## WHAT YOU NEED TO DO:
When you transcribe the entries below, keep the wording exact and omit the pictures.

## RECORDS FOR THIS TASK:
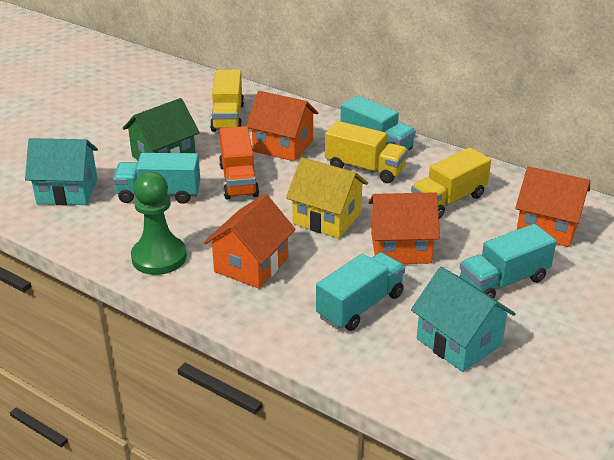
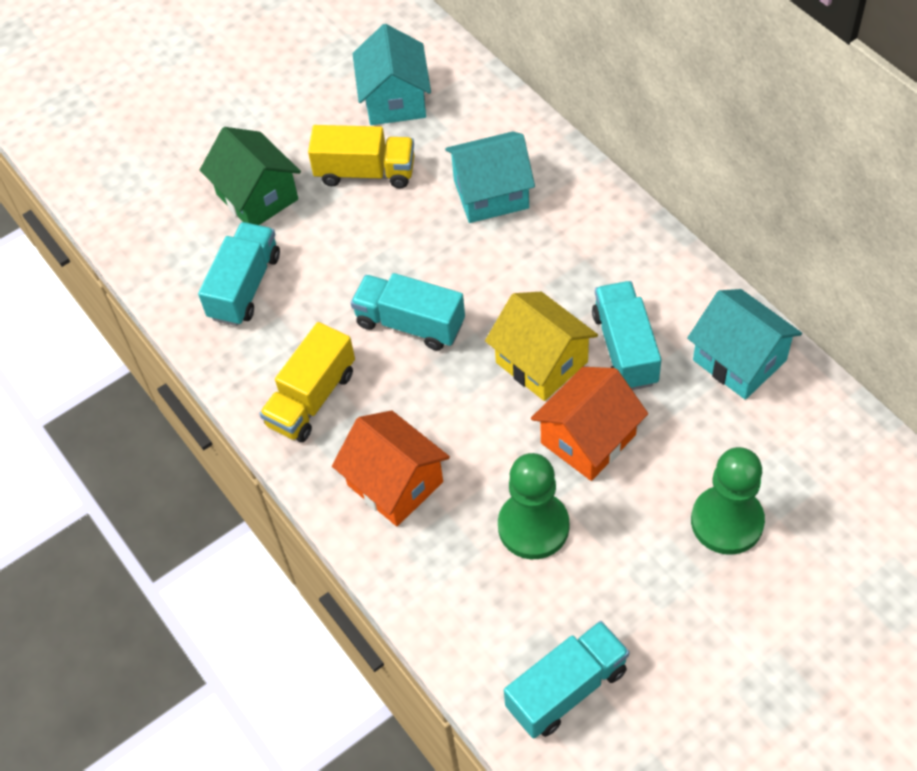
green pawn: 1 -> 2
orange house: 4 -> 2
orange truck: 1 -> 0
turquoise house: 2 -> 3
yellow truck: 3 -> 2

## SOLUTION TO THE PROBLEM:
green pawn: 1 -> 2
orange house: 4 -> 2
orange truck: 1 -> 0
turquoise house: 2 -> 3
yellow truck: 3 -> 2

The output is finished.